Exercise requirements: Which lines in the data below contain the string "KEYS"? Show each one.

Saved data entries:
════════════════════

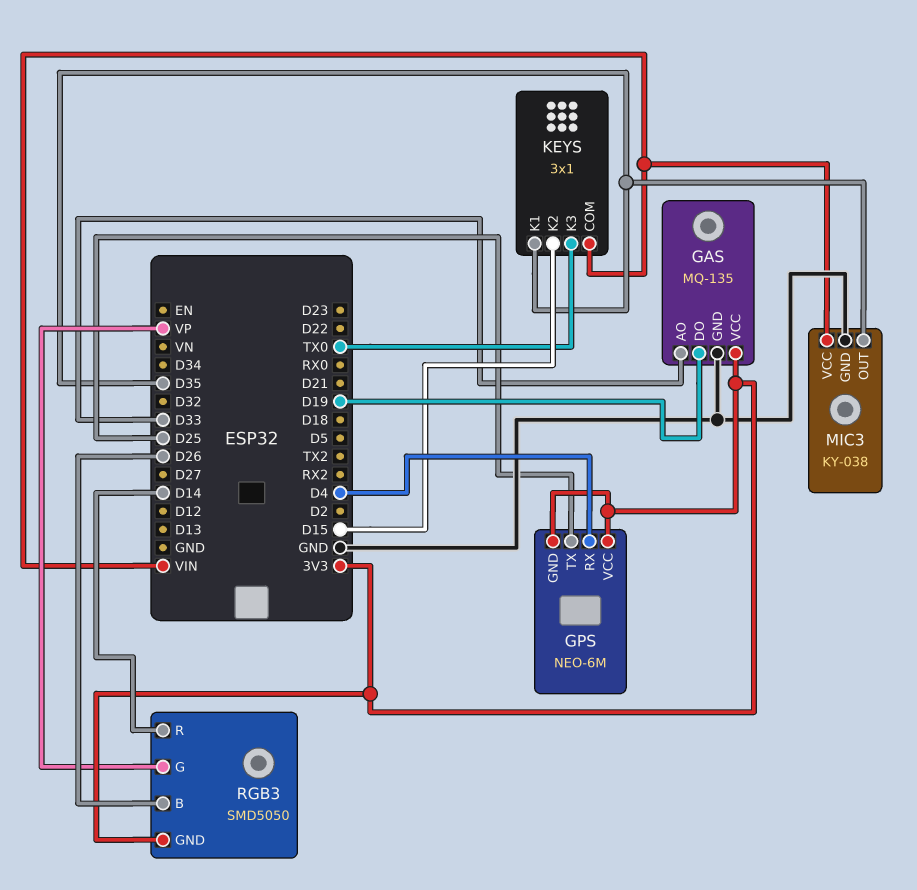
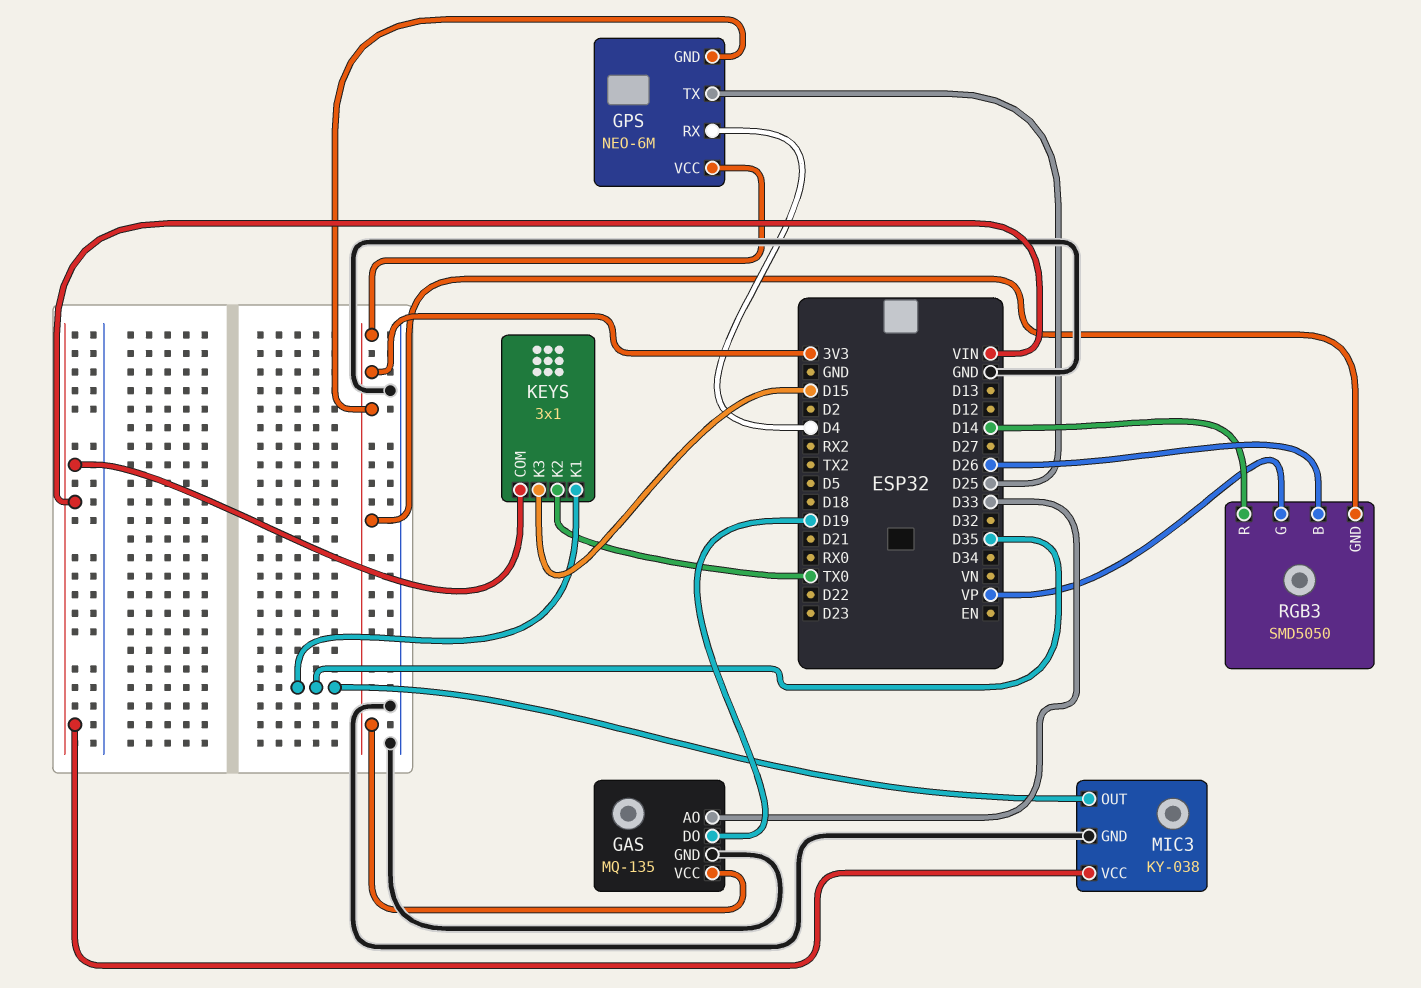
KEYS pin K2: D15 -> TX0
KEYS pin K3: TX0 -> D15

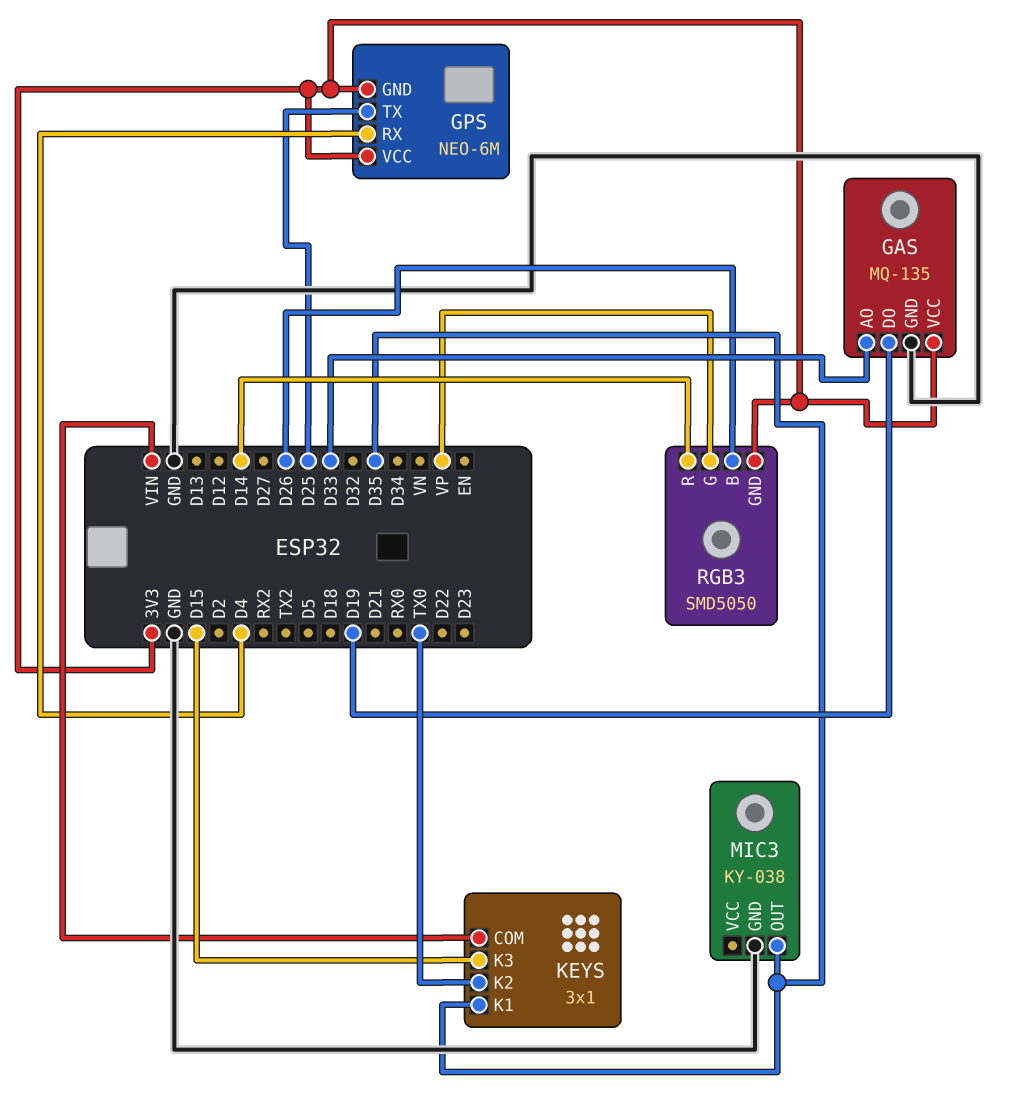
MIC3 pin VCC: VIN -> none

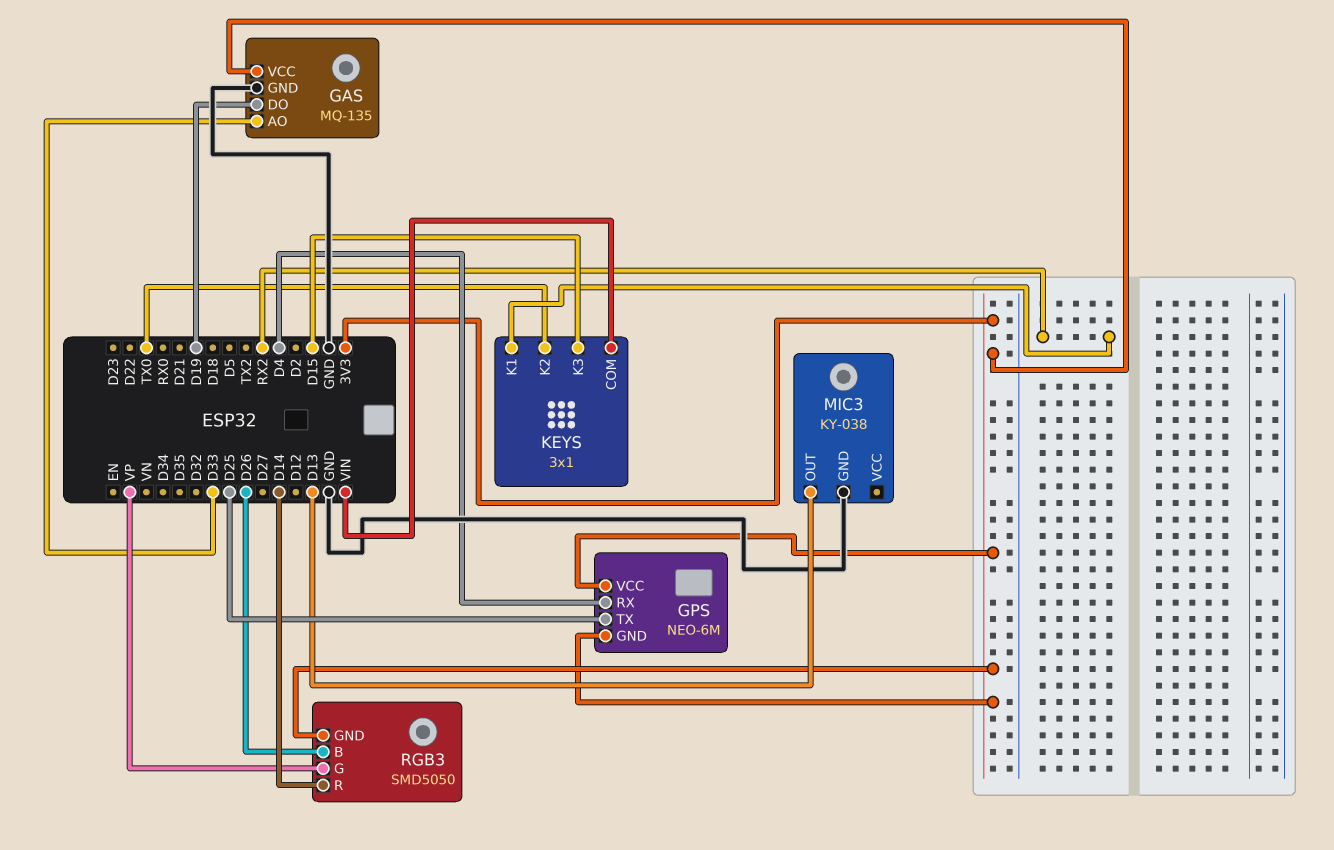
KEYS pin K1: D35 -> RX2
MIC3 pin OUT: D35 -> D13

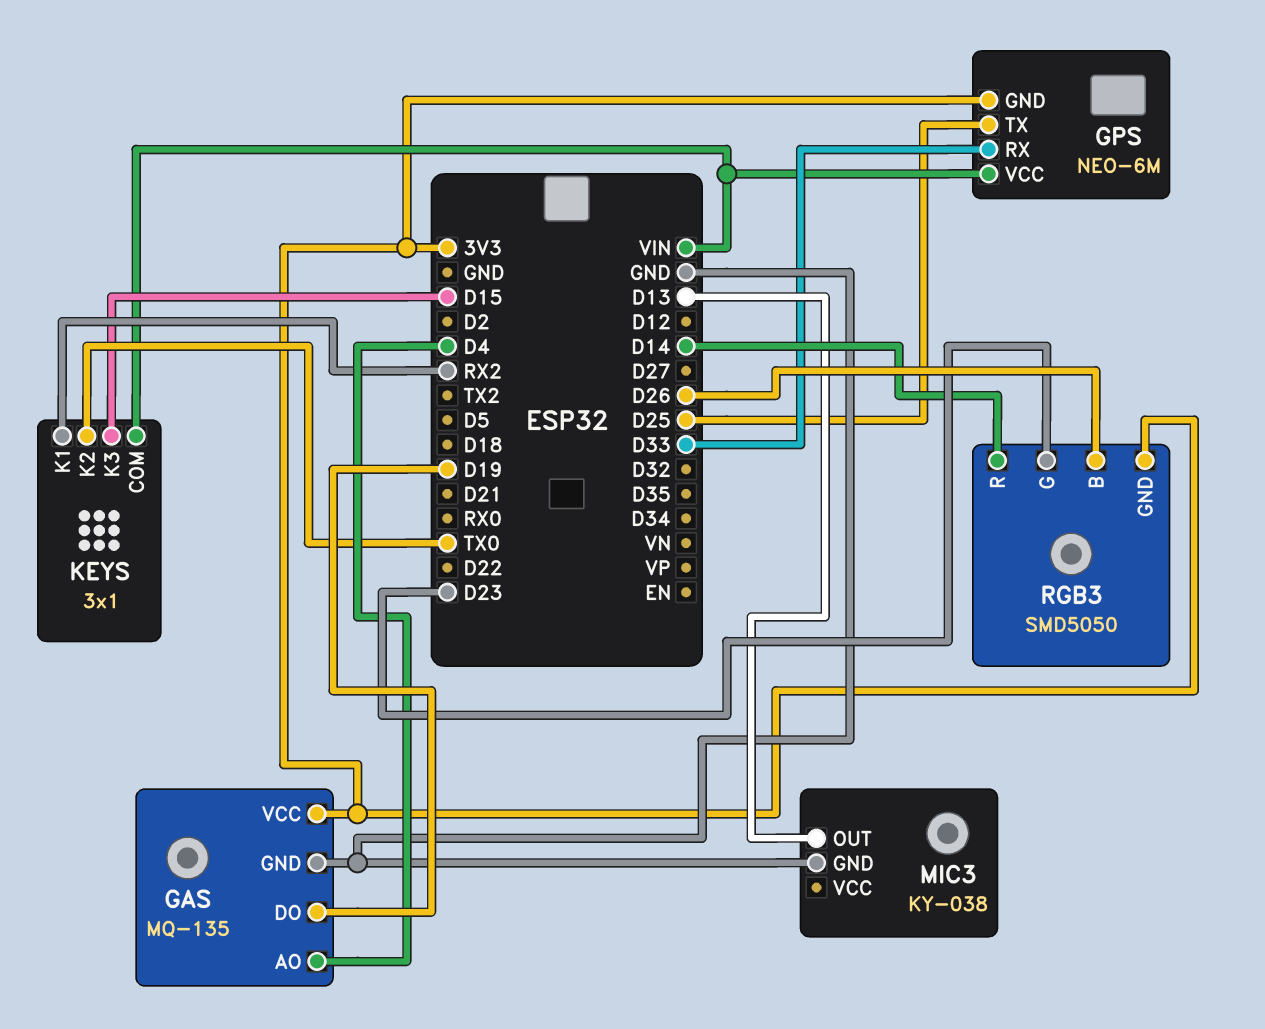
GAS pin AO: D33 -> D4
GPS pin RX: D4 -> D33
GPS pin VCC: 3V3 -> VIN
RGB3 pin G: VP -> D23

════════════════════

Output below:
KEYS pin K2: D15 -> TX0
KEYS pin K3: TX0 -> D15
KEYS pin K1: D35 -> RX2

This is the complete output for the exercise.